** ACTION ITEM **
Repeat the listing that follows exactly. Pictures are not part of the copy.

** TASK INPUTS **
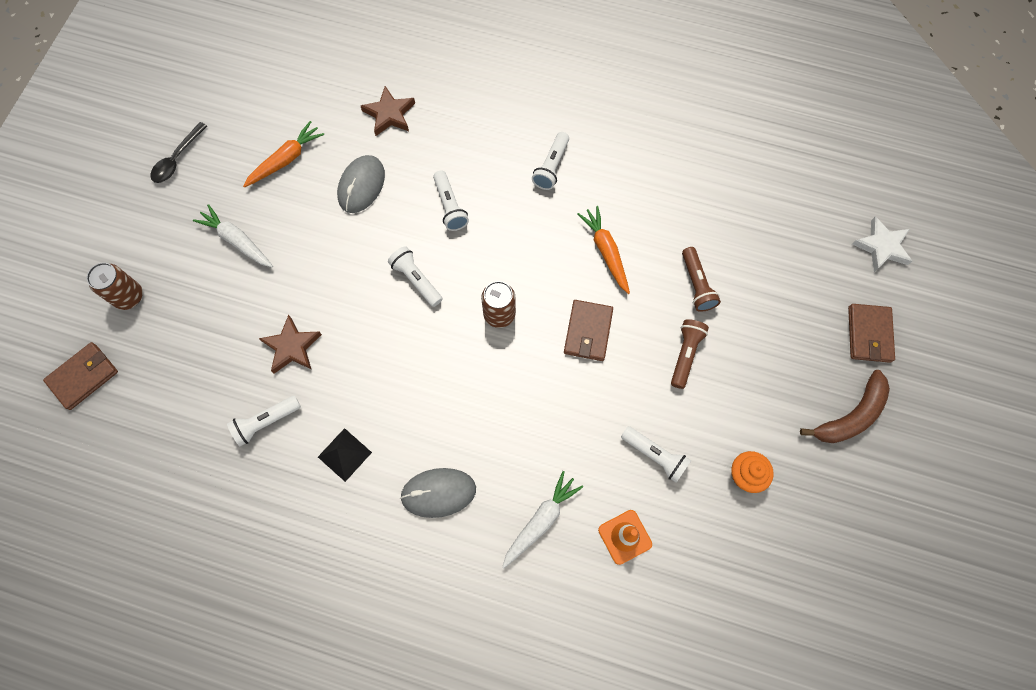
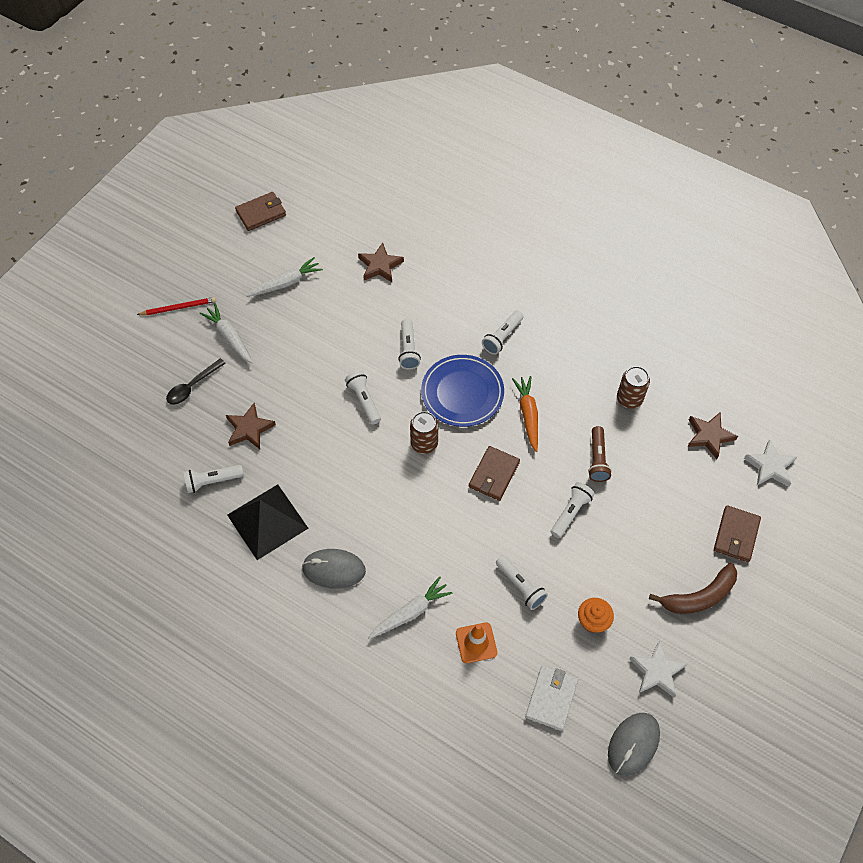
camera: 15 degrees right, 10 degrees down
(83, 376) = (82, 412): brown wallet -> brown wallet (261, 213)
(129, 296) = (133, 360): brown can -> brown can (629, 399)
(166, 219) = (179, 307): none -> red pencil
(177, 159) = (200, 263): black spoon -> black spoon (192, 386)
(286, 159) = (286, 283): orange carrot -> white carrot
(344, 454) = (267, 521): black pyramid -> black pyramid, size x1.85
(361, 185) = (341, 317): grey mouse -> grey mouse (633, 744)
(525, 243) = (462, 393): none -> blue plate
(685, 355) = (570, 513): brown flashlight -> white flashlight
(726, 579) = (551, 698): none -> white wallet
(808, 228) = (709, 436): none -> brown star
(831, 515) = (657, 671): none -> white star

** EXPECTED ANSWER **
camera: 15 degrees right, 10 degrees down
(83, 376) = (82, 412): brown wallet -> brown wallet (261, 213)
(129, 296) = (133, 360): brown can -> brown can (629, 399)
(166, 219) = (179, 307): none -> red pencil
(177, 159) = (200, 263): black spoon -> black spoon (192, 386)
(286, 159) = (286, 283): orange carrot -> white carrot
(344, 454) = (267, 521): black pyramid -> black pyramid, size x1.85
(361, 185) = (341, 317): grey mouse -> grey mouse (633, 744)
(525, 243) = (462, 393): none -> blue plate
(685, 355) = (570, 513): brown flashlight -> white flashlight
(726, 579) = (551, 698): none -> white wallet
(808, 228) = (709, 436): none -> brown star
(831, 515) = (657, 671): none -> white star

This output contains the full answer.